_Activity_
Gather all lines in the data that hold the string "none".

_Input_
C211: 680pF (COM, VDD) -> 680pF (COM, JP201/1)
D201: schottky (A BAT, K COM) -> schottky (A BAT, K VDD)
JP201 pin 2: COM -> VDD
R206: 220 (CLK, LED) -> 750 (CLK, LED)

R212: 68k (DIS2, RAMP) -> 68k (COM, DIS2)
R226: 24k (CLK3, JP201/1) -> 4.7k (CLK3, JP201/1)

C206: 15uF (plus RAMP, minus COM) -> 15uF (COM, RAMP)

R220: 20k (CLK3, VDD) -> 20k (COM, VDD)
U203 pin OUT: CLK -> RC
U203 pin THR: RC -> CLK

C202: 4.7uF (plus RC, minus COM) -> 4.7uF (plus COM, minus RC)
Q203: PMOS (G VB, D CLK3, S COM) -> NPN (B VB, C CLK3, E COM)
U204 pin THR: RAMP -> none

==

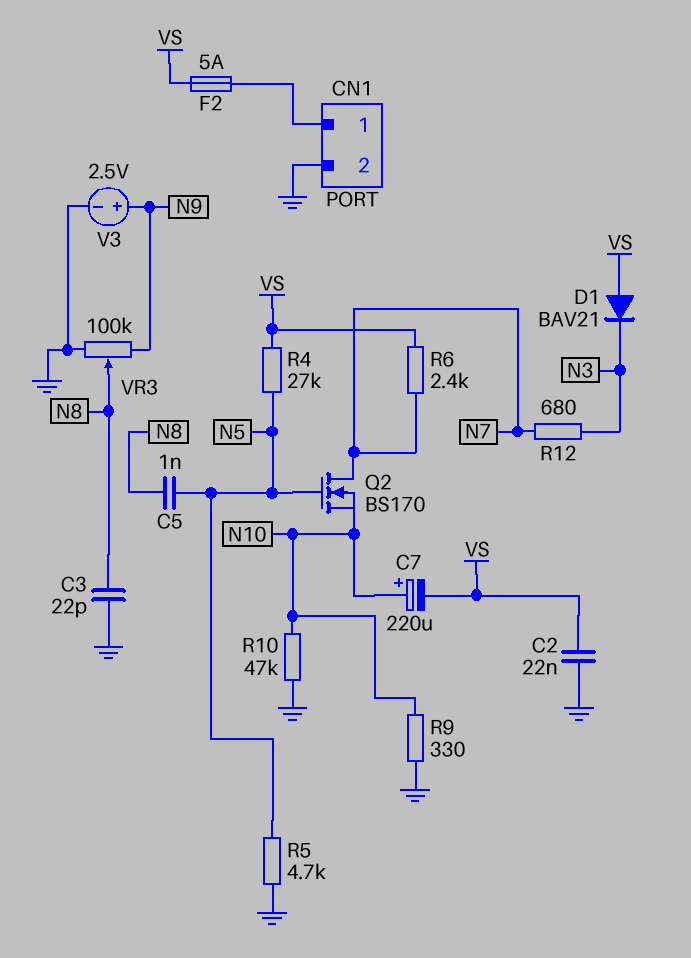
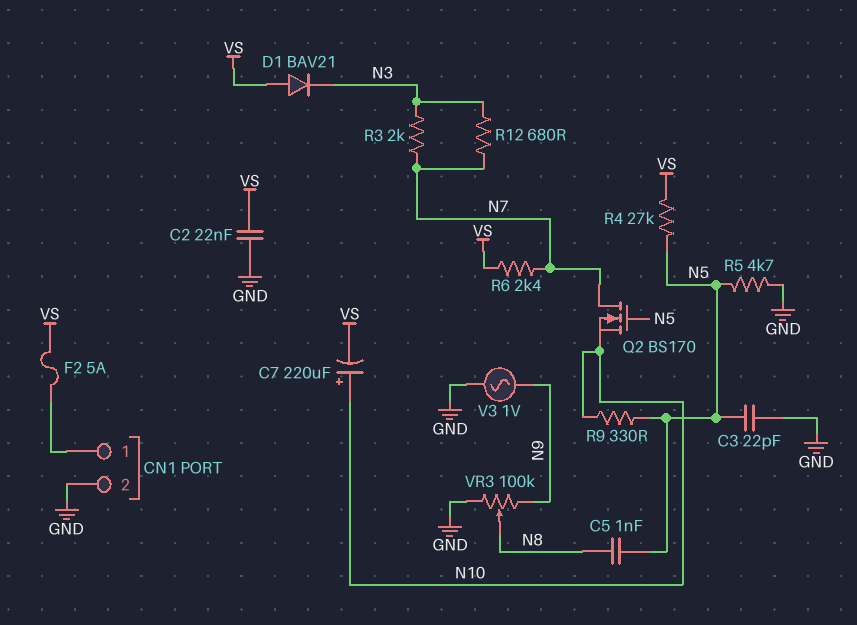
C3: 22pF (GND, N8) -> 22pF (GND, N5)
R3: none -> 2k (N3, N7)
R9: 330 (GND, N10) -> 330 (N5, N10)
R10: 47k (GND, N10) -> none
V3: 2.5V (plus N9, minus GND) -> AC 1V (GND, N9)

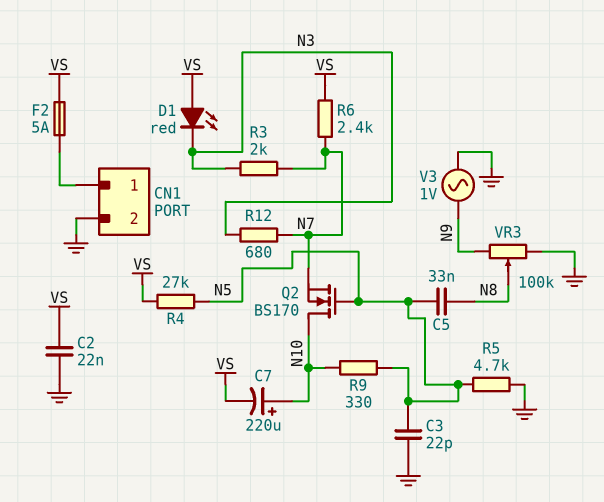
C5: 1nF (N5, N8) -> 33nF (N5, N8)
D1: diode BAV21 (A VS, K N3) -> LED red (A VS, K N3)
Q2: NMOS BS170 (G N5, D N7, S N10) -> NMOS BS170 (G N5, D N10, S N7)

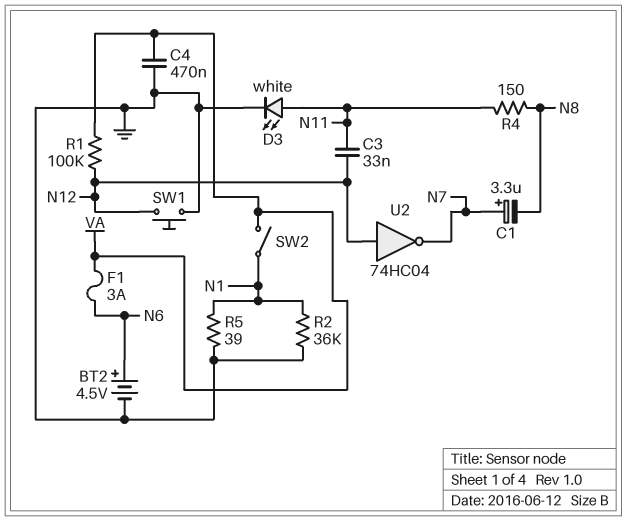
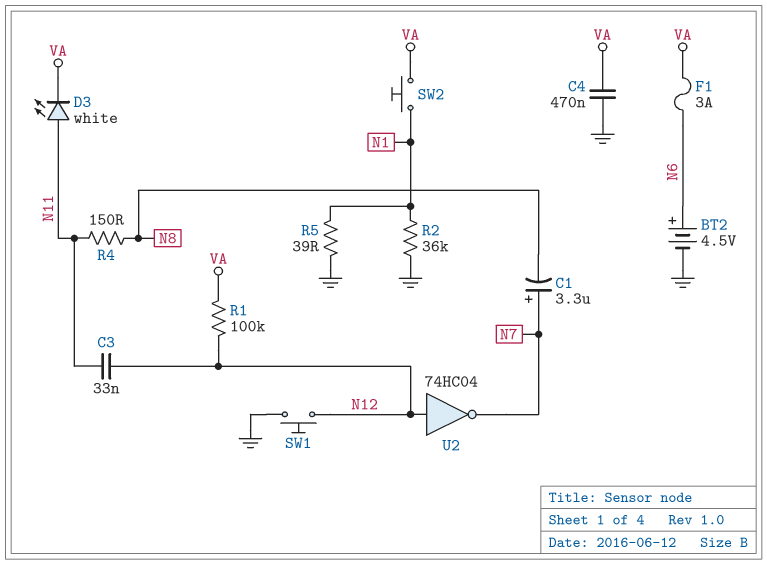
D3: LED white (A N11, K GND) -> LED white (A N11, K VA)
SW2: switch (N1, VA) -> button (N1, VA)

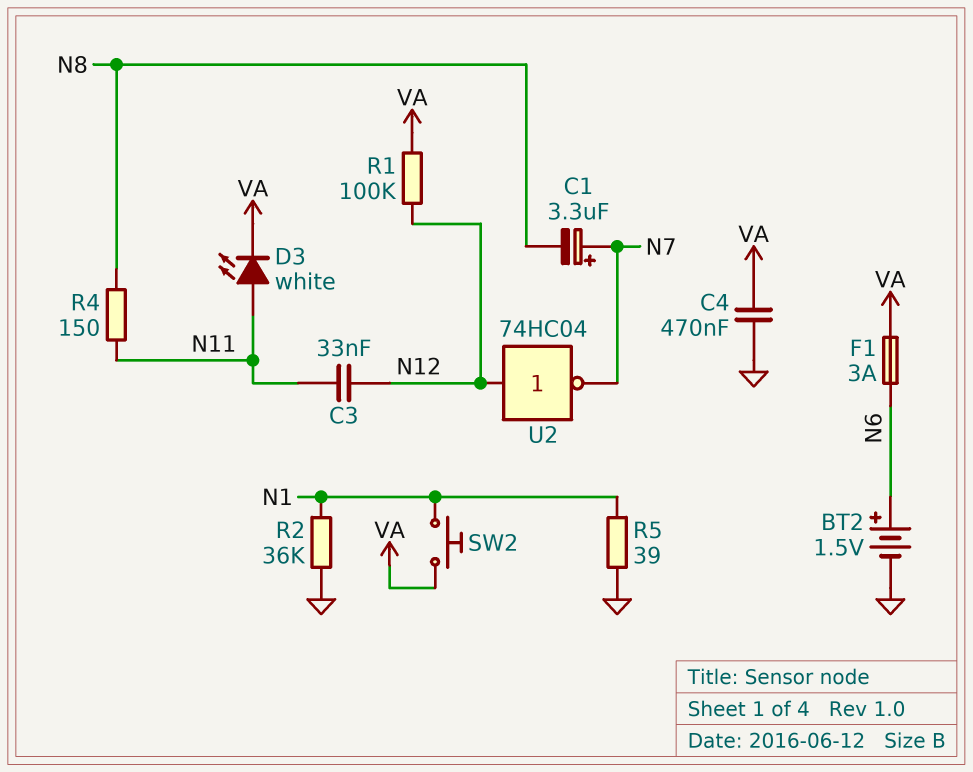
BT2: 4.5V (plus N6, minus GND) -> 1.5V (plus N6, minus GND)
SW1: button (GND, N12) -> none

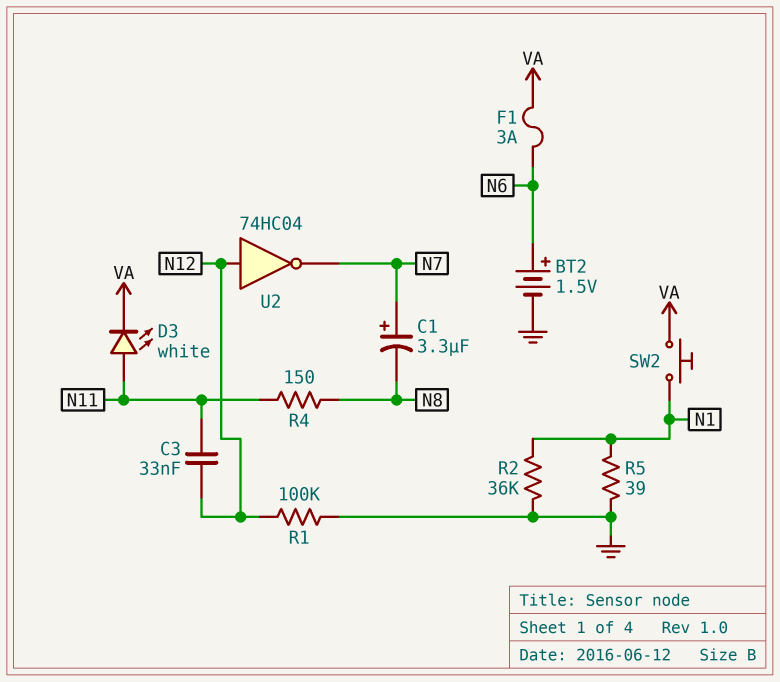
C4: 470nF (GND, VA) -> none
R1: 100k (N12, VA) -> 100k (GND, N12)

_Solution for this task_
U204 pin THR: RAMP -> none
R3: none -> 2k (N3, N7)
R10: 47k (GND, N10) -> none
SW1: button (GND, N12) -> none
C4: 470nF (GND, VA) -> none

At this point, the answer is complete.